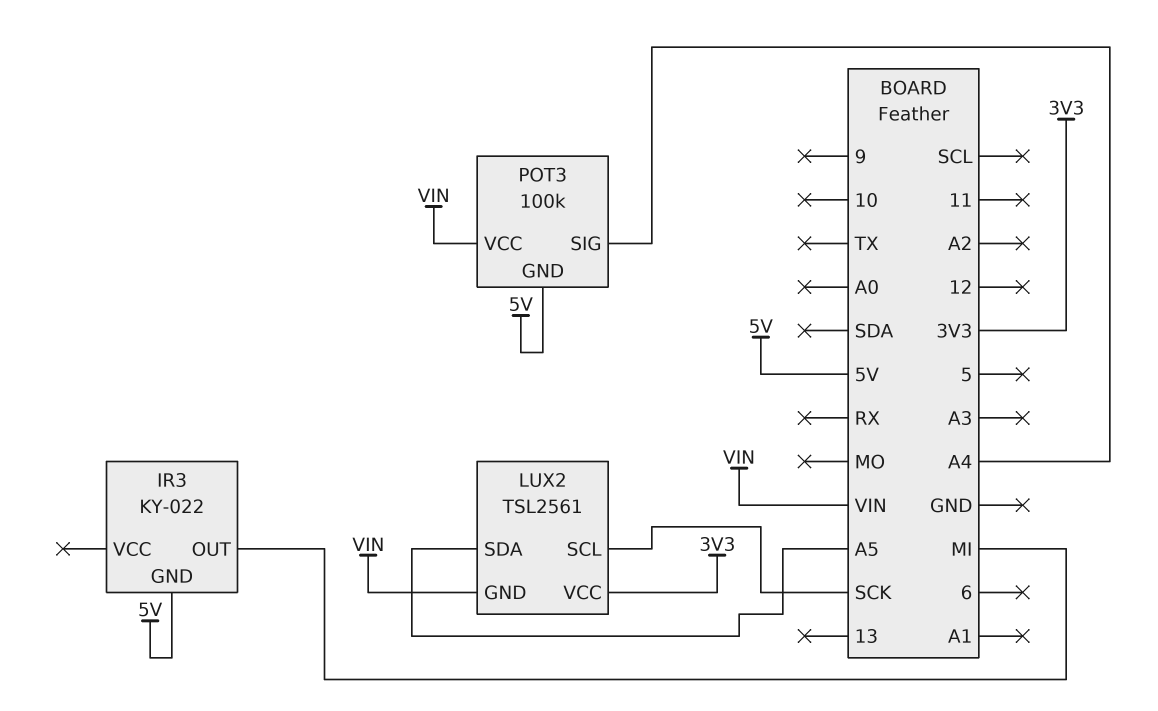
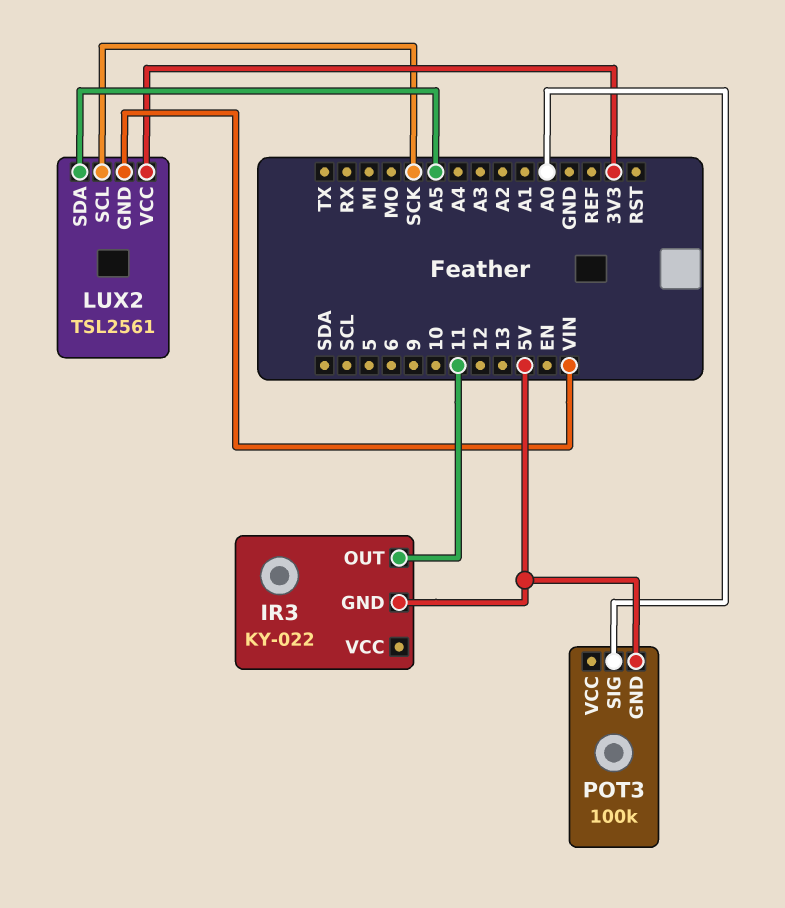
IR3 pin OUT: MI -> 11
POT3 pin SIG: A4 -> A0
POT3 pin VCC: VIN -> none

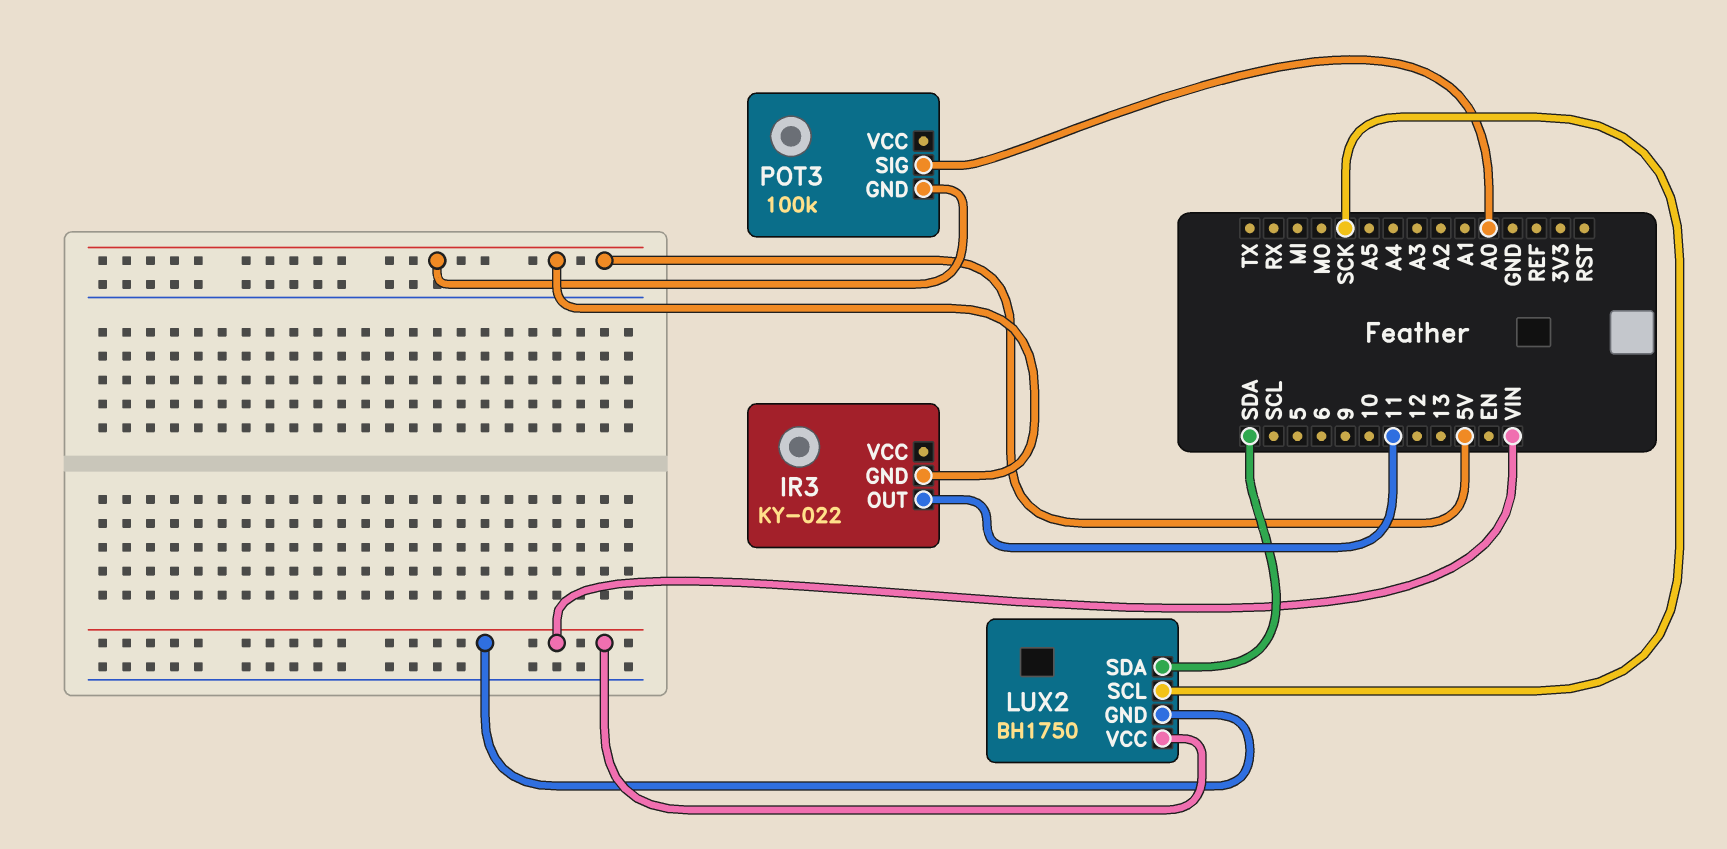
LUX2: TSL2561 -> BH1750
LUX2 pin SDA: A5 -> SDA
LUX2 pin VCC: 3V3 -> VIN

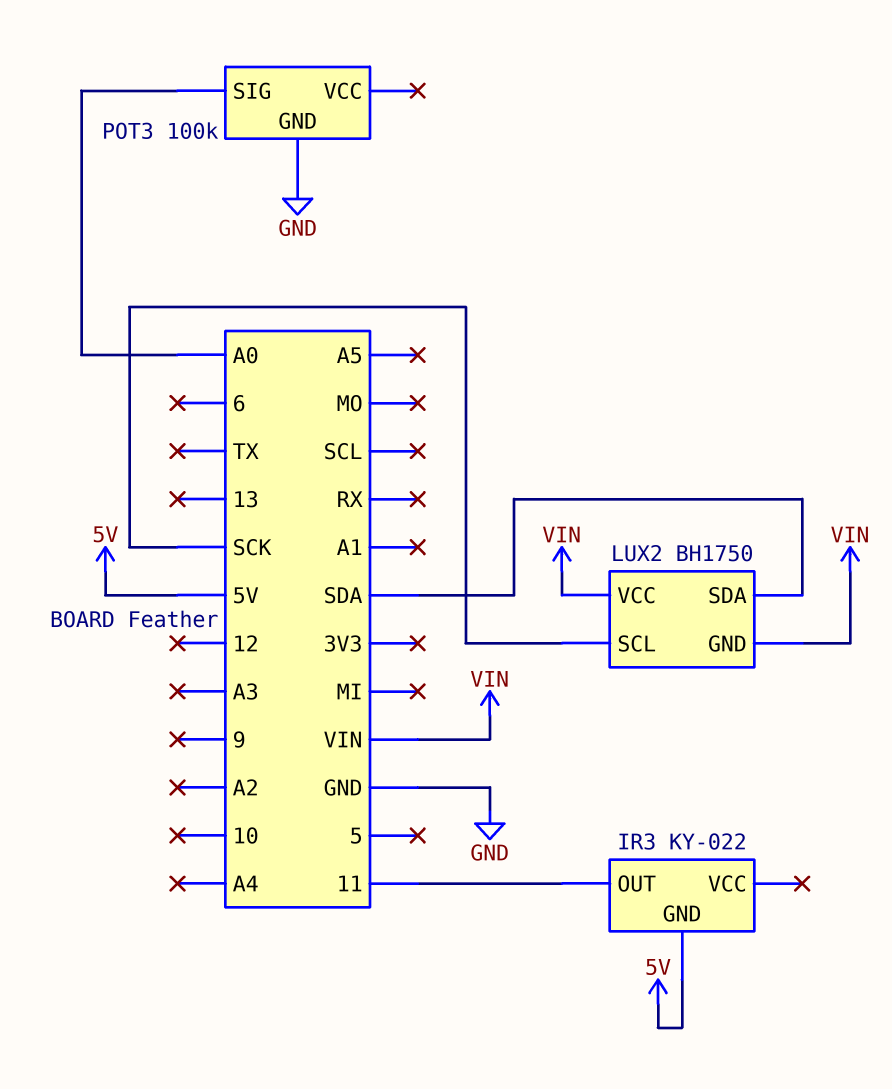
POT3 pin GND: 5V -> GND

**WHAT TO DO:** Please print out the entries above exactly. The pictures stay out.

**SOLUTION FOR THIS PROBLEM:**
IR3 pin OUT: MI -> 11
POT3 pin SIG: A4 -> A0
POT3 pin VCC: VIN -> none

LUX2: TSL2561 -> BH1750
LUX2 pin SDA: A5 -> SDA
LUX2 pin VCC: 3V3 -> VIN

POT3 pin GND: 5V -> GND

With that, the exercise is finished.